* [Problem statement]: In the entries that follow, how many lines include the string "VCTRL"? The answer is the number only.
○ ○ ○ ○
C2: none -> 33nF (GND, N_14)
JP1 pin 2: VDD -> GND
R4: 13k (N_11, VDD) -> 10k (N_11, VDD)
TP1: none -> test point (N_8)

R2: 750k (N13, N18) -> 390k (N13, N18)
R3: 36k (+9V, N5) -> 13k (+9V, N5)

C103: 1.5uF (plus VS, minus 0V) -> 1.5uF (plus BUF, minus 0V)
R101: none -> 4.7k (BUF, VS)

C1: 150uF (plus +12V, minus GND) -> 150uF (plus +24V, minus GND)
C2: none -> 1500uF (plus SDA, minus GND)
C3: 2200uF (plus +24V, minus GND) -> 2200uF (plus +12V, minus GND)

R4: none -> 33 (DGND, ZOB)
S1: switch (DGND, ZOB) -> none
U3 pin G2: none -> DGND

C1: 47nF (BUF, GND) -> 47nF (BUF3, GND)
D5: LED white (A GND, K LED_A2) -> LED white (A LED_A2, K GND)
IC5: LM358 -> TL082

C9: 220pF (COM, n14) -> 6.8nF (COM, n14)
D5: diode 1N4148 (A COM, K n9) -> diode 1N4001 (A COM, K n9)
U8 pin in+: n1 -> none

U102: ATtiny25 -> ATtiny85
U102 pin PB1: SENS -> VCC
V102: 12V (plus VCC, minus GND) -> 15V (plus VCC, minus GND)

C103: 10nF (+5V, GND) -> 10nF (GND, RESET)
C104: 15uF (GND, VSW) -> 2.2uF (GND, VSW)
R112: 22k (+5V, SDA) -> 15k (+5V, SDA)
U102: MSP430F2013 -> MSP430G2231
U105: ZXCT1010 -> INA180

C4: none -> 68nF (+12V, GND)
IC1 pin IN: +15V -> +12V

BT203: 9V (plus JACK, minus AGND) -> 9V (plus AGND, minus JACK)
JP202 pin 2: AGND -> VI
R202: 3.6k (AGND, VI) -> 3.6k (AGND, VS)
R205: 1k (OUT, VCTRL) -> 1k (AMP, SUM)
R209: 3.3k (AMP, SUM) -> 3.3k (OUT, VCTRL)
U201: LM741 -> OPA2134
○ ○ ○ ○
* [Answer space]: 2